EXERCISE REQUIREMENTS -> Your answer should be every line of the entries that has the string "minus" in it.

(Difference listings)
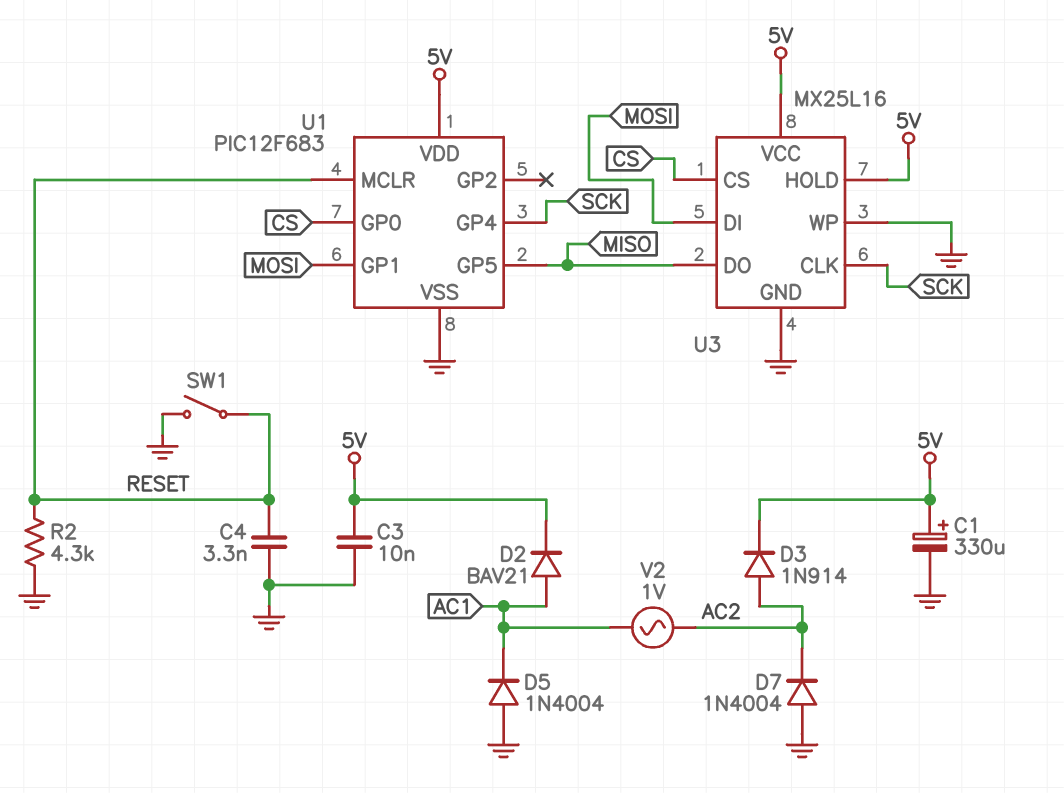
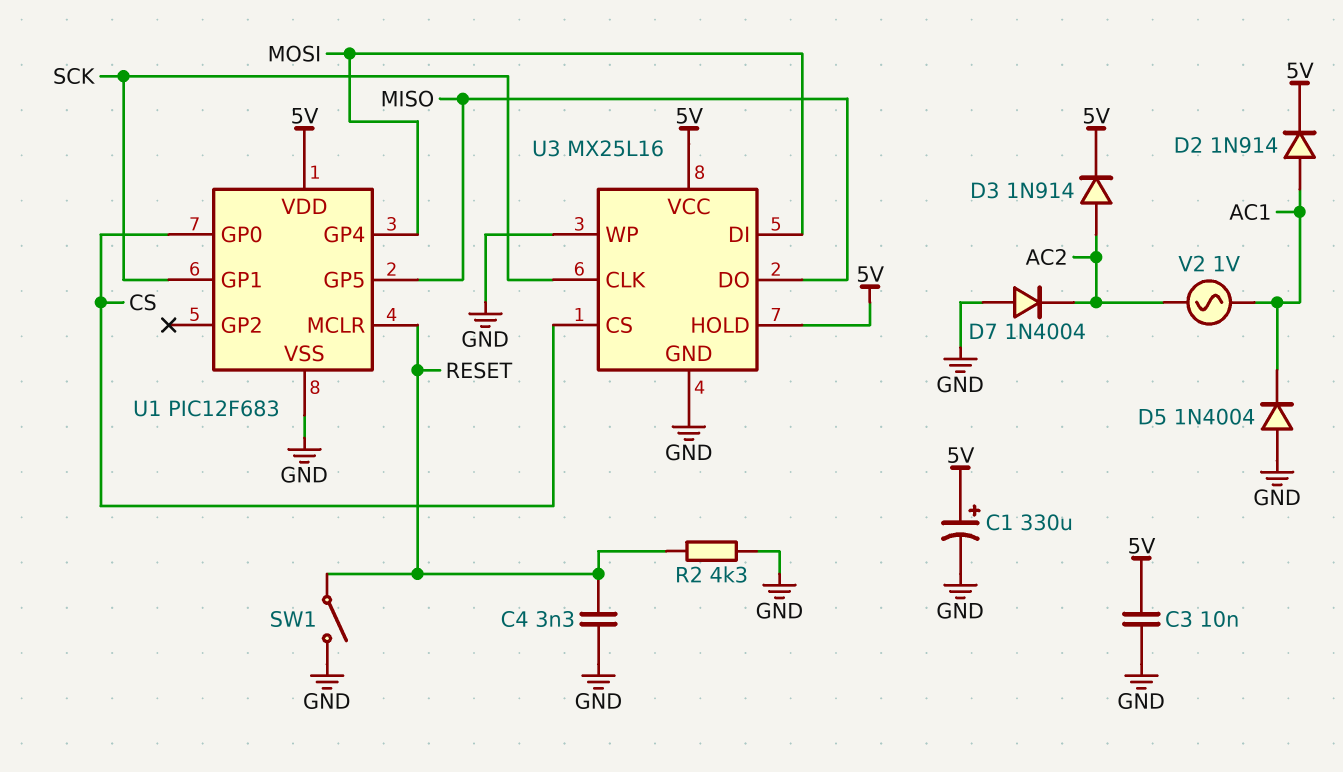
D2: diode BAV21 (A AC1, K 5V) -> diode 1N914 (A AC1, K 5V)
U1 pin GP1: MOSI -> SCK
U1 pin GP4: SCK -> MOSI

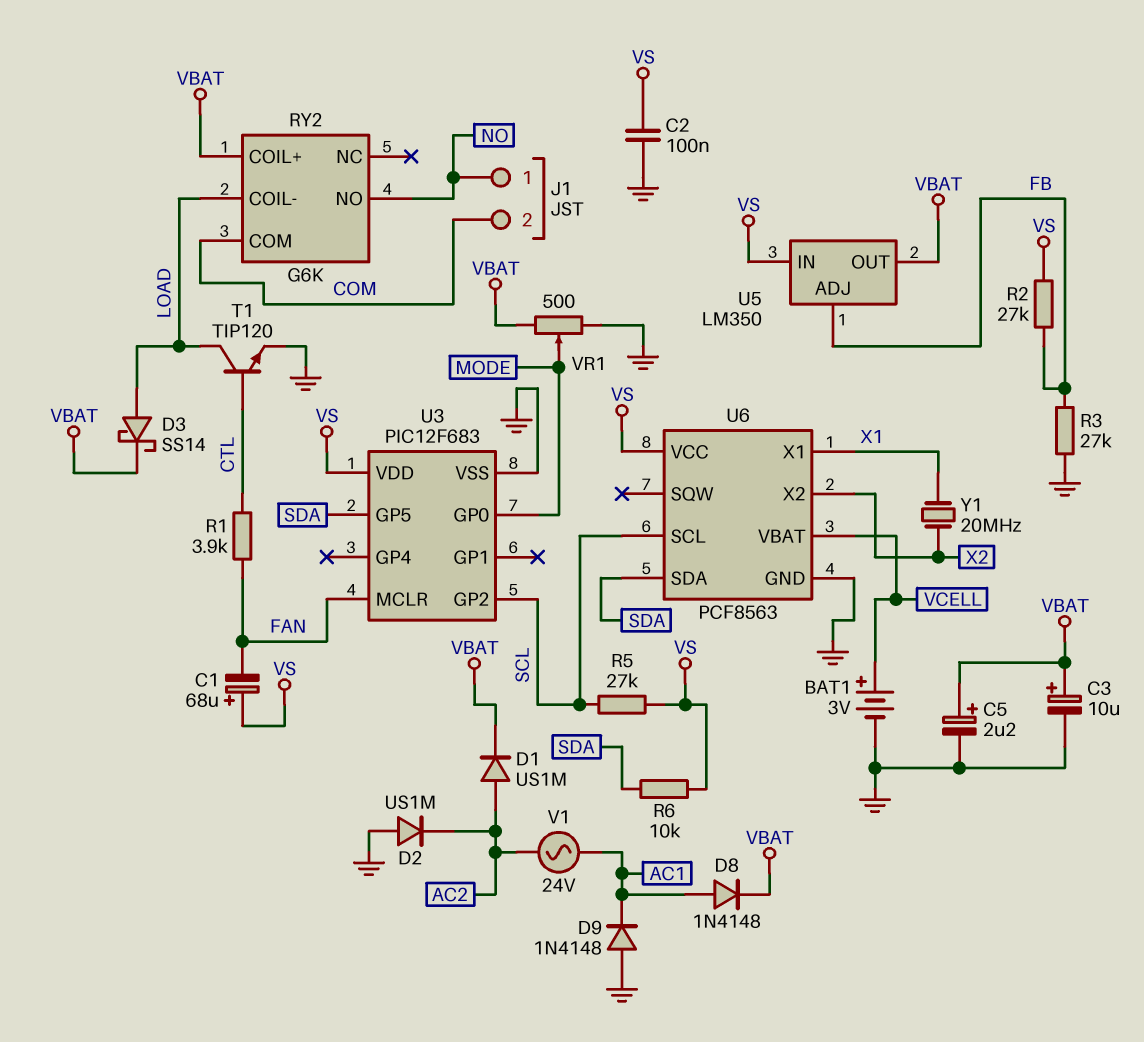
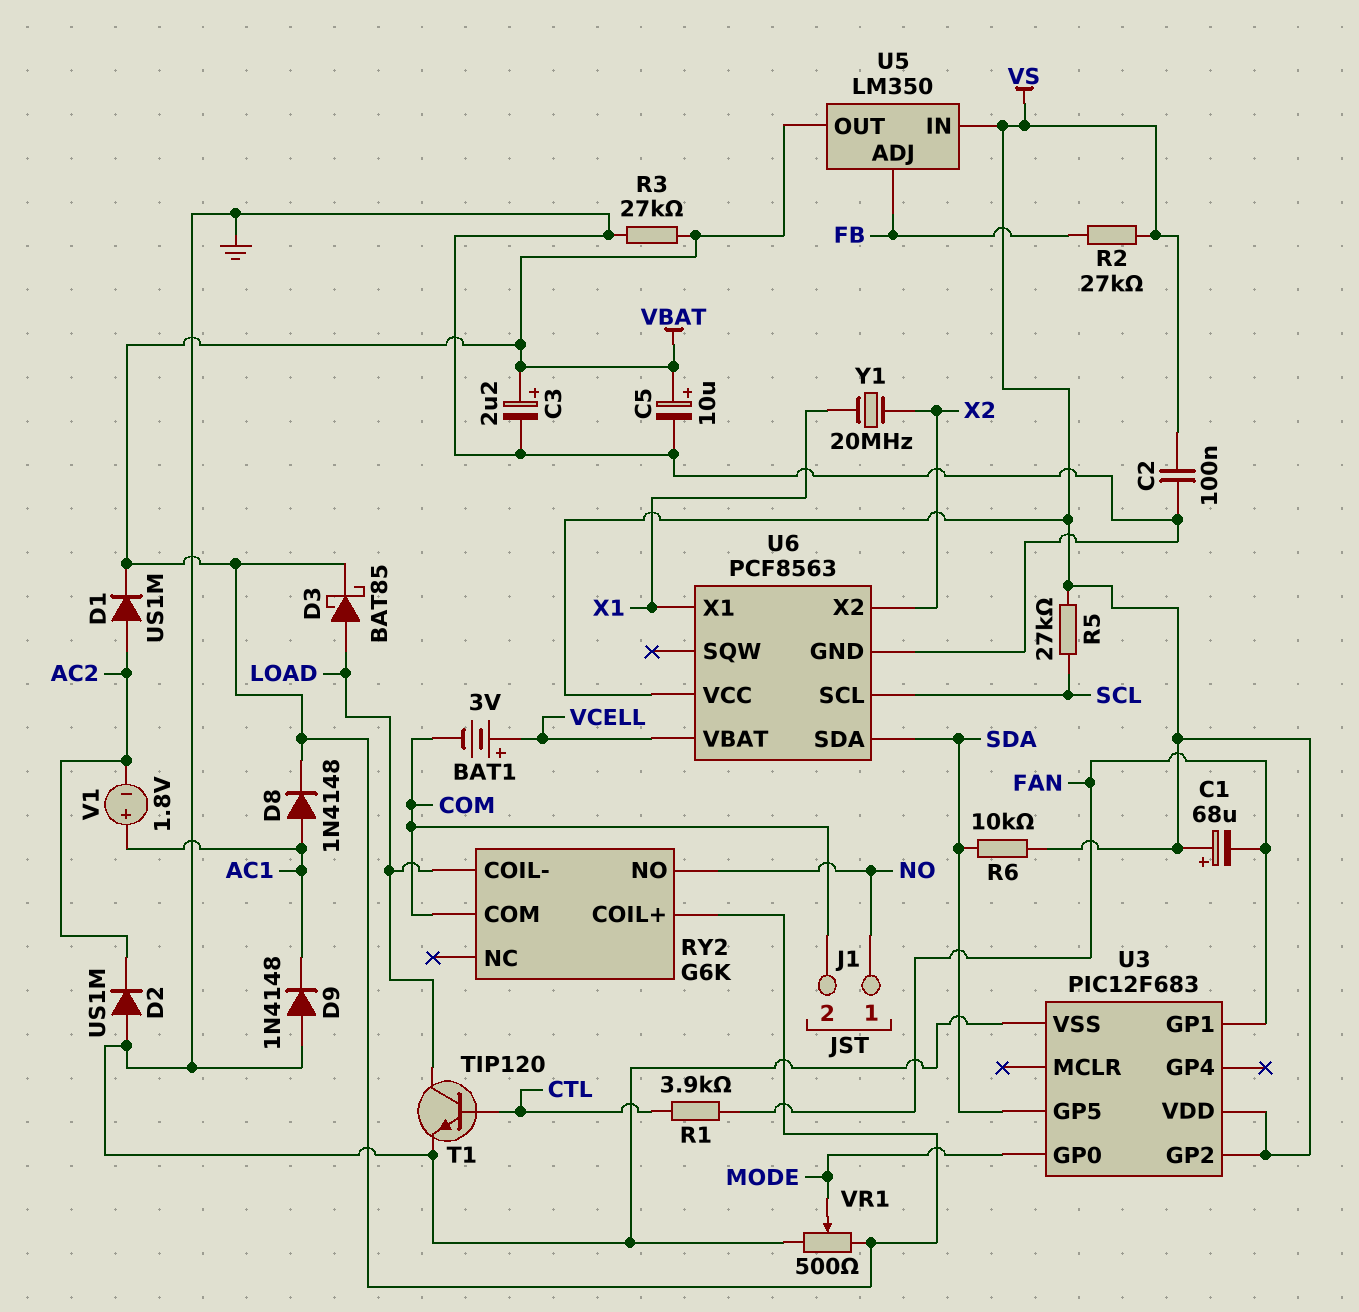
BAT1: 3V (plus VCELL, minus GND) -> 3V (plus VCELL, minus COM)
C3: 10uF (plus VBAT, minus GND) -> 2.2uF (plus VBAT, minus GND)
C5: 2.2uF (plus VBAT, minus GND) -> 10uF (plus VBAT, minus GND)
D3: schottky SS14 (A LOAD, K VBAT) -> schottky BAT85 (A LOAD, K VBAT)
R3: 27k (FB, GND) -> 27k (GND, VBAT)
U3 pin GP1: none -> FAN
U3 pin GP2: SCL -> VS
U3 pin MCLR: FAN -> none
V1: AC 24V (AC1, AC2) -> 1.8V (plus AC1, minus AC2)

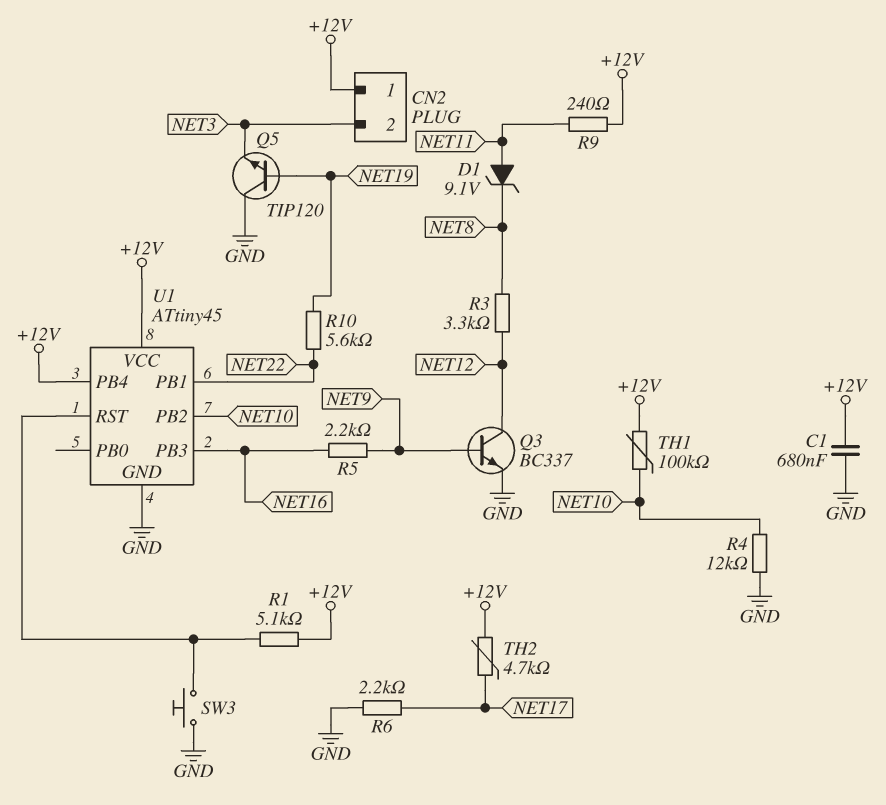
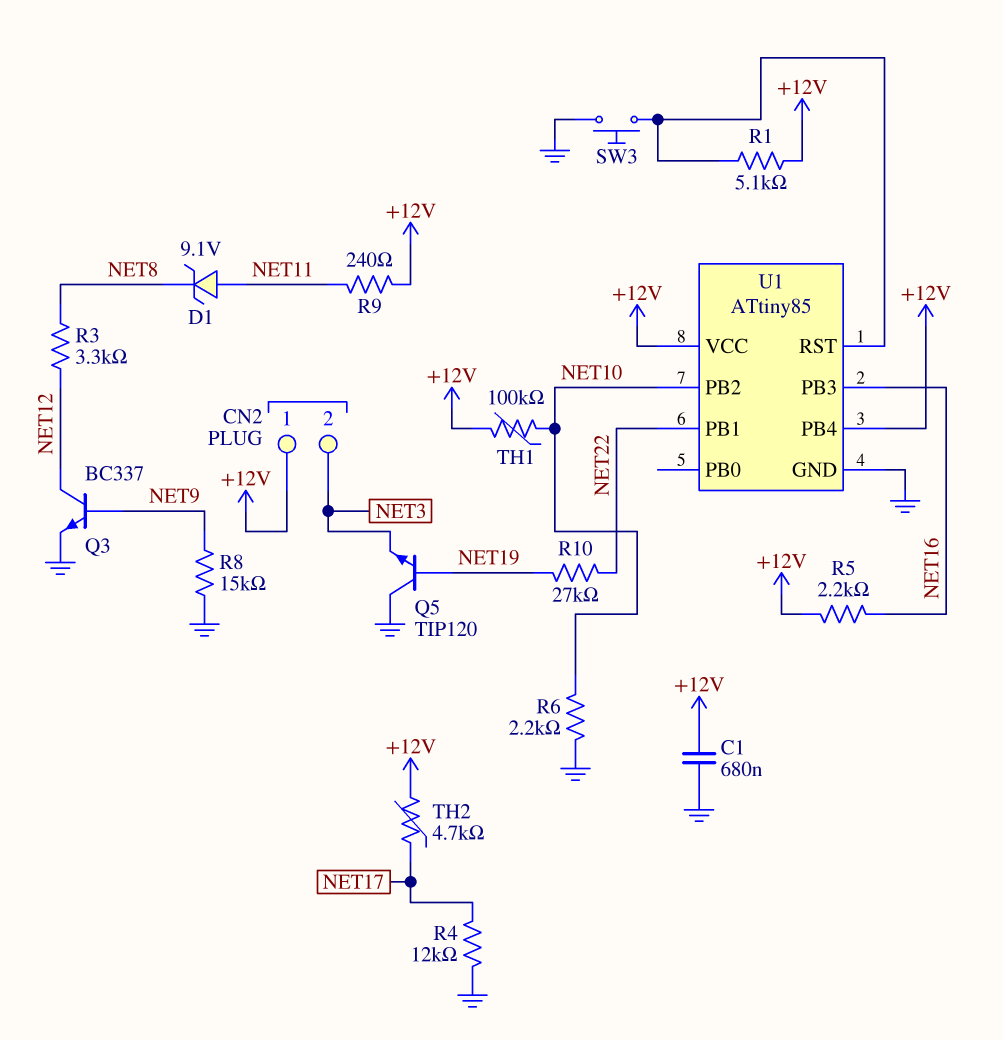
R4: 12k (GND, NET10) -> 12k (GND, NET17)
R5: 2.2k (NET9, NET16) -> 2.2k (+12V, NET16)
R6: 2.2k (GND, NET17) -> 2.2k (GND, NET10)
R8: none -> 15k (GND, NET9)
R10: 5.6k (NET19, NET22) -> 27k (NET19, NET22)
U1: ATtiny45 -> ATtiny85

RESULT OF THE EXERCISE ->
BAT1: 3V (plus VCELL, minus GND) -> 3V (plus VCELL, minus COM)
C3: 10uF (plus VBAT, minus GND) -> 2.2uF (plus VBAT, minus GND)
C5: 2.2uF (plus VBAT, minus GND) -> 10uF (plus VBAT, minus GND)
V1: AC 24V (AC1, AC2) -> 1.8V (plus AC1, minus AC2)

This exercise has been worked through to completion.